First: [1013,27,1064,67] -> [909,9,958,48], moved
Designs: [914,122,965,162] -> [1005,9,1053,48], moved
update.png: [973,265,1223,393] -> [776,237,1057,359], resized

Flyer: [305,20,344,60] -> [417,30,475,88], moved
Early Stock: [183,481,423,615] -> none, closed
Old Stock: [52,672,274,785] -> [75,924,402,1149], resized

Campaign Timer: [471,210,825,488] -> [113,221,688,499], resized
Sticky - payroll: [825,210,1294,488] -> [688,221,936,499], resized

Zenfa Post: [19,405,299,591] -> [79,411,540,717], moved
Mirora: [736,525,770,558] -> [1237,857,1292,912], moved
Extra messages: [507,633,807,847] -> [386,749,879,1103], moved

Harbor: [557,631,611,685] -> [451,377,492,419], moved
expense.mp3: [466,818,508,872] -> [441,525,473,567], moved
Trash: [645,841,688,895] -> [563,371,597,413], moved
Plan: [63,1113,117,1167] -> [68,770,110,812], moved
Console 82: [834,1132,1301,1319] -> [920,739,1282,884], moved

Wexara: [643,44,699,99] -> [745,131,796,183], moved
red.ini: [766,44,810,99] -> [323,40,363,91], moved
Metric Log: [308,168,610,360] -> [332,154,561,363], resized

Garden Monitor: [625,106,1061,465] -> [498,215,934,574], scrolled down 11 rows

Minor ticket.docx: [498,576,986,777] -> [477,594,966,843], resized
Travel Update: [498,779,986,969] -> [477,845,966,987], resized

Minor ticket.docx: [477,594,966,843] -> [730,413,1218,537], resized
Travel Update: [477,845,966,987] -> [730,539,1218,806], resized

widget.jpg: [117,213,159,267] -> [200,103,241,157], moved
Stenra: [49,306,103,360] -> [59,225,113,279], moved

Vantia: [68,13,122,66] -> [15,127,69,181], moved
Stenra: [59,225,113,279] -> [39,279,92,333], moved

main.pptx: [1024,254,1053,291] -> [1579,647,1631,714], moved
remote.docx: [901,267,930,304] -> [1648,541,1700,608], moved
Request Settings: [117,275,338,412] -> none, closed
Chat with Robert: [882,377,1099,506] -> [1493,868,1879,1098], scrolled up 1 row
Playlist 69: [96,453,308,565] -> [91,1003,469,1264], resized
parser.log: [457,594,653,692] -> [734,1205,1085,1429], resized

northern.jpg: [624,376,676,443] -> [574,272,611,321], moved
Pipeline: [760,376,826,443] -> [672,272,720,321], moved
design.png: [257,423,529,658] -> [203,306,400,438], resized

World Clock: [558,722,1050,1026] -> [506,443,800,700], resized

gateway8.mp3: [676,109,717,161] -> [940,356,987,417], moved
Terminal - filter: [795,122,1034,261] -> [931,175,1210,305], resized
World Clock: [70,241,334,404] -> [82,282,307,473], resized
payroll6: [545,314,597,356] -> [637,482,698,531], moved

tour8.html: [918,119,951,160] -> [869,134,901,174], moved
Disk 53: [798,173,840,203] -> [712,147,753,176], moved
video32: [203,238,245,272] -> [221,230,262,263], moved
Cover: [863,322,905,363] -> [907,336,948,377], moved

Task directions - Search the listing for the string "Stenra". Copy each line where it is found.

The answer -
Stenra: [49,306,103,360] -> [59,225,113,279], moved
Stenra: [59,225,113,279] -> [39,279,92,333], moved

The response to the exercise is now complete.